* [HOW TO COMPLETE THIS TASK]:
From the line containing "R3: 18k (COM, N013) -> 18k (N006, N013)" onward, retype each line of the entries below exactly, last line included.

* [INPUT DATA]:
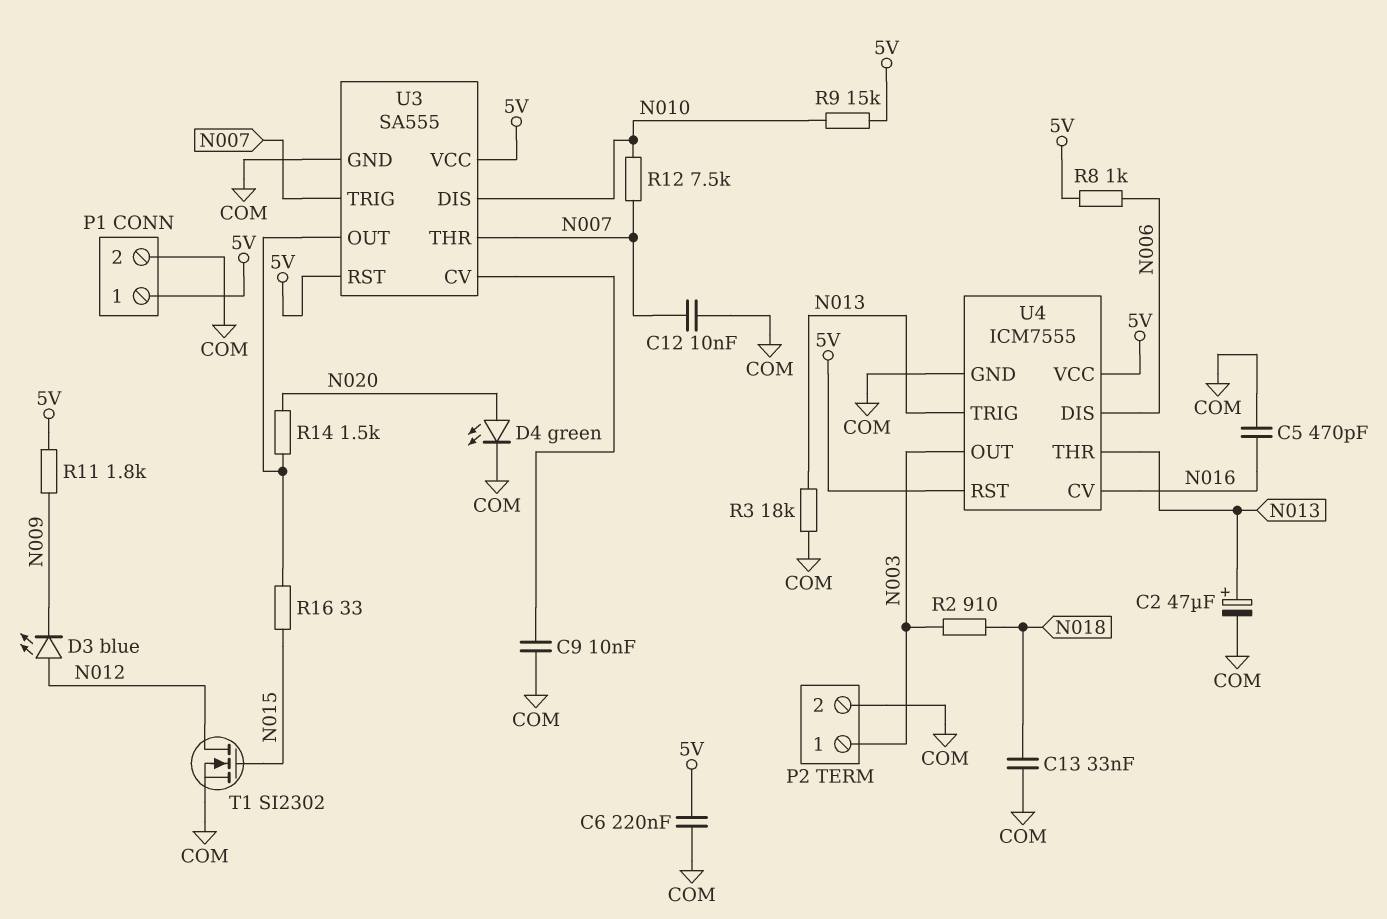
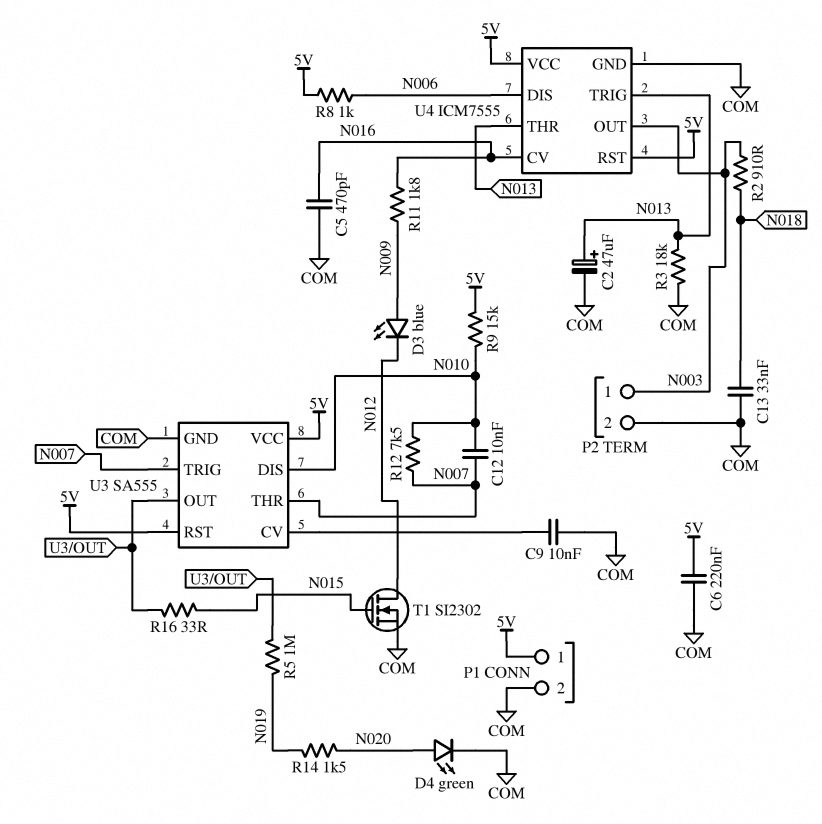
C12: 10nF (COM, N007) -> 10nF (N007, N010)
D3: LED blue (A N012, K N009) -> LED blue (A N009, K N012)
R5: none -> 1M (N019, U3/OUT)
R11: 1.8k (5V, N009) -> 1.8k (N009, N016)
R14: 1.5k (N020, U3/OUT) -> 1.5k (N019, N020)

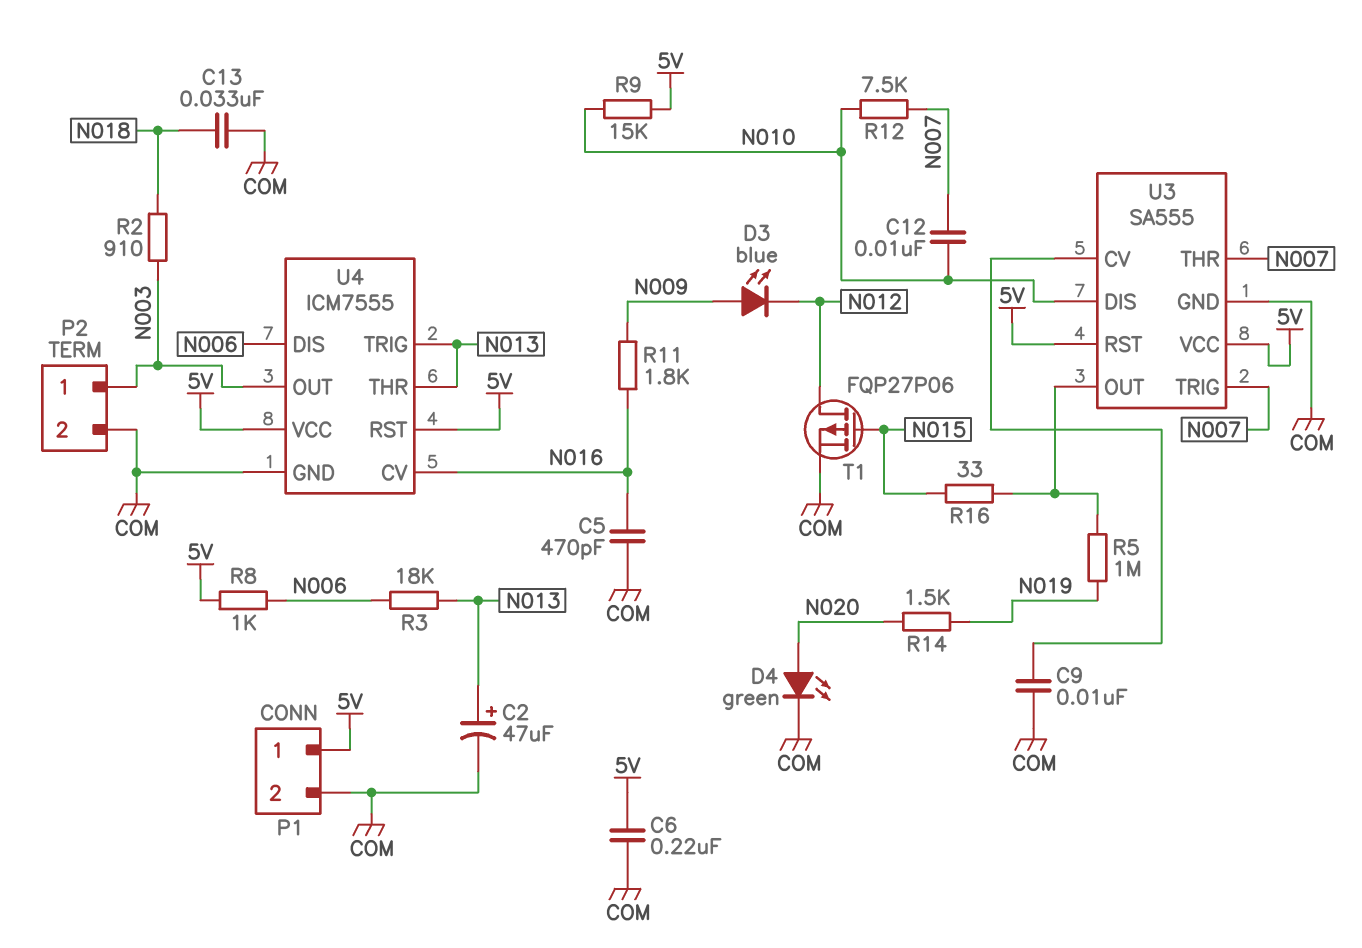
R3: 18k (COM, N013) -> 18k (N006, N013)
T1: NMOS SI2302 (G N015, D N012, S COM) -> PMOS FQP27P06 (G N015, D N012, S COM)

* [TASK RESULT]:
R3: 18k (COM, N013) -> 18k (N006, N013)
T1: NMOS SI2302 (G N015, D N012, S COM) -> PMOS FQP27P06 (G N015, D N012, S COM)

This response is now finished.